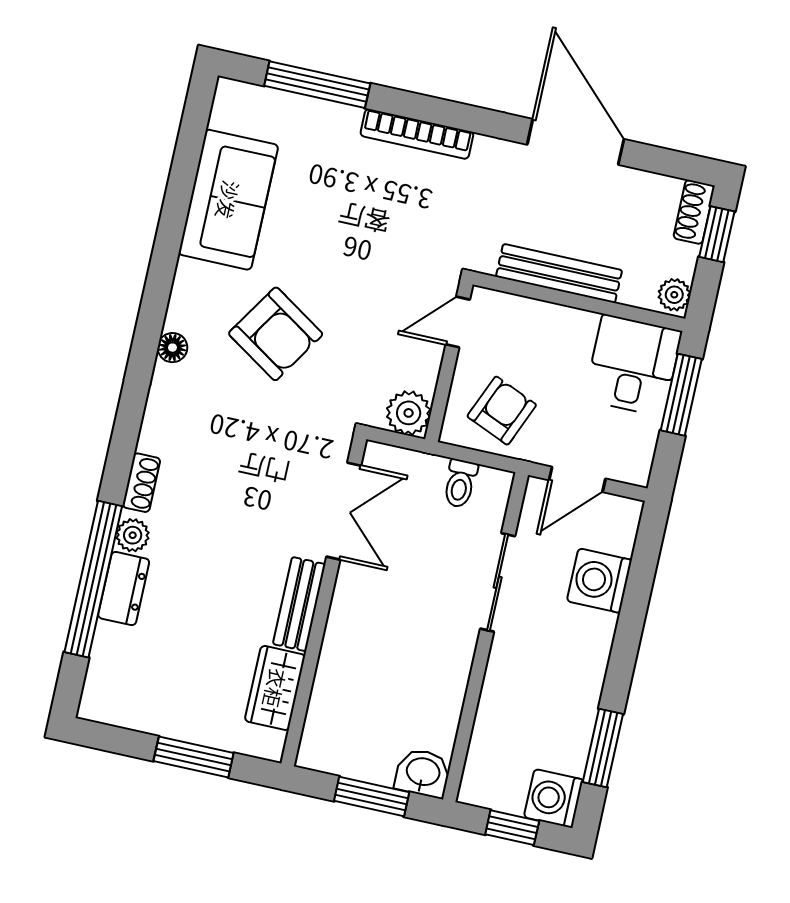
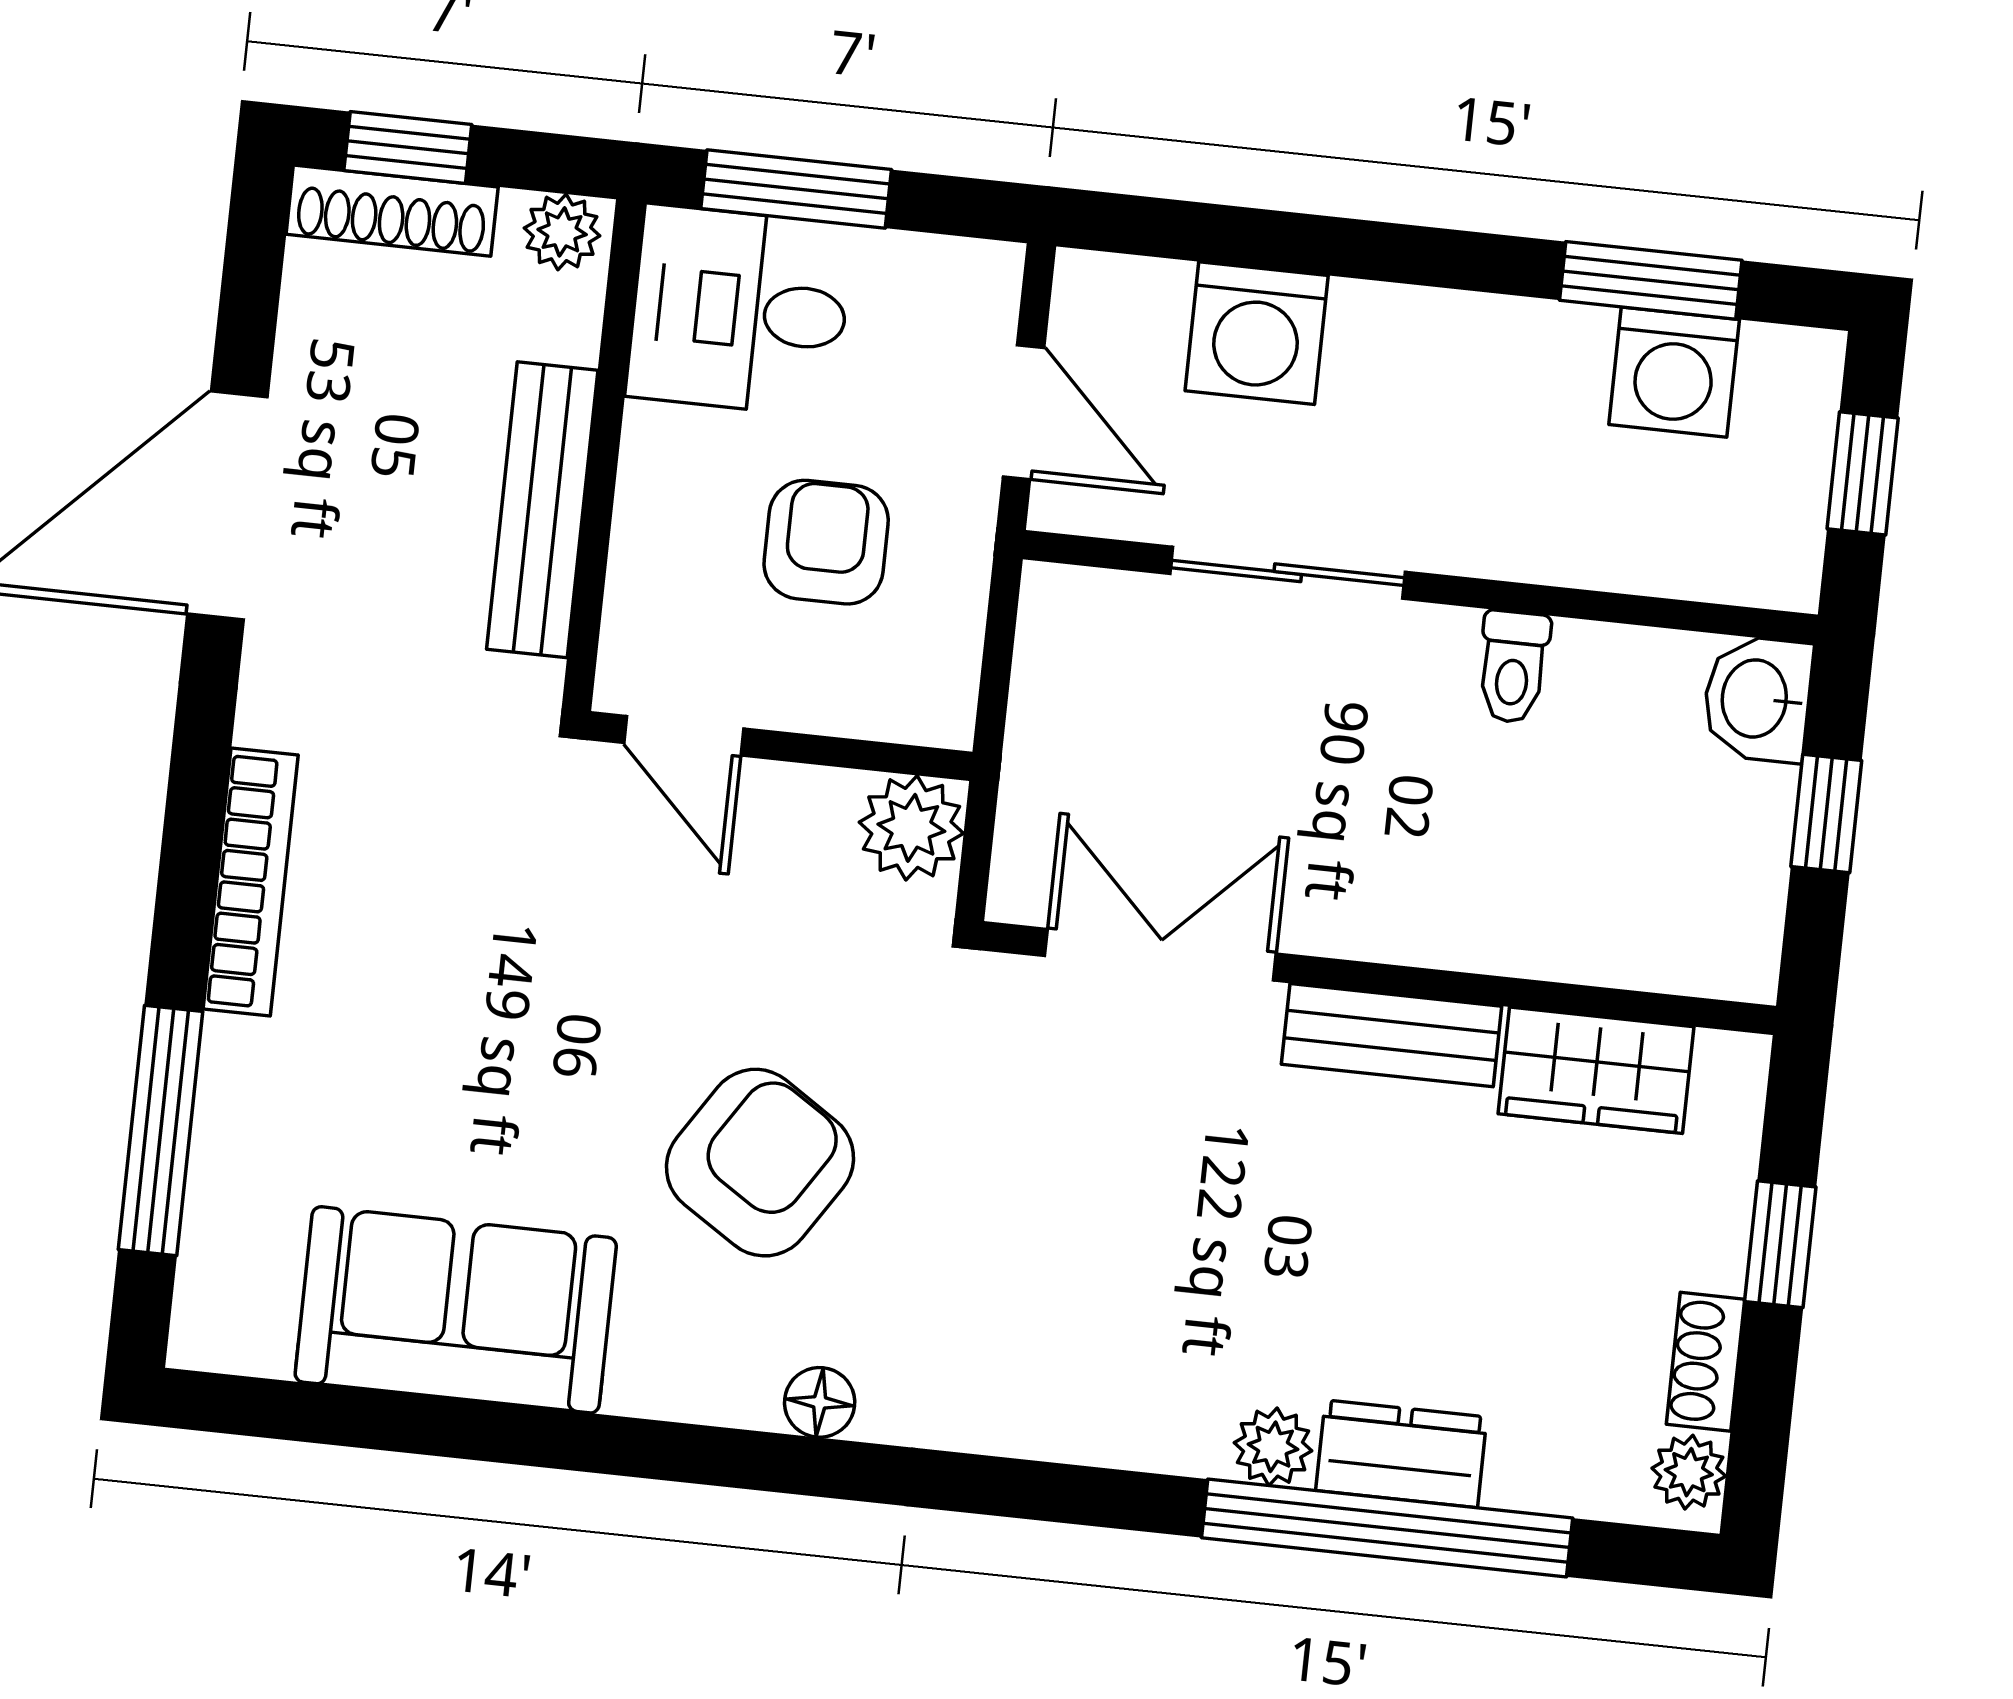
shoe rack: (694, 212) -> (392, 211), width x1.43
armchair: (502, 411) -> (826, 542), moved, turned 67
shoe rack: (141, 483) -> (1706, 1362), moved, turned -90
toilet: (460, 483) -> (1513, 667), moved, turned 90
plant: (102, 708) -> (1689, 1472), added
window: (194, 757) -> (1780, 1244), width x0.67
window: (372, 796) -> (1826, 813), width x0.67
washing machine: (553, 798) -> (1674, 372), moved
........
Problem to solve
Should there be pictures in the data, leave them out and return the rest exactly.

Output below
shoe rack: (694, 212) -> (392, 211), width x1.43
armchair: (502, 411) -> (826, 542), moved, turned 67
shoe rack: (141, 483) -> (1706, 1362), moved, turned -90
toilet: (460, 483) -> (1513, 667), moved, turned 90
plant: (102, 708) -> (1689, 1472), added
window: (194, 757) -> (1780, 1244), width x0.67
window: (372, 796) -> (1826, 813), width x0.67
washing machine: (553, 798) -> (1674, 372), moved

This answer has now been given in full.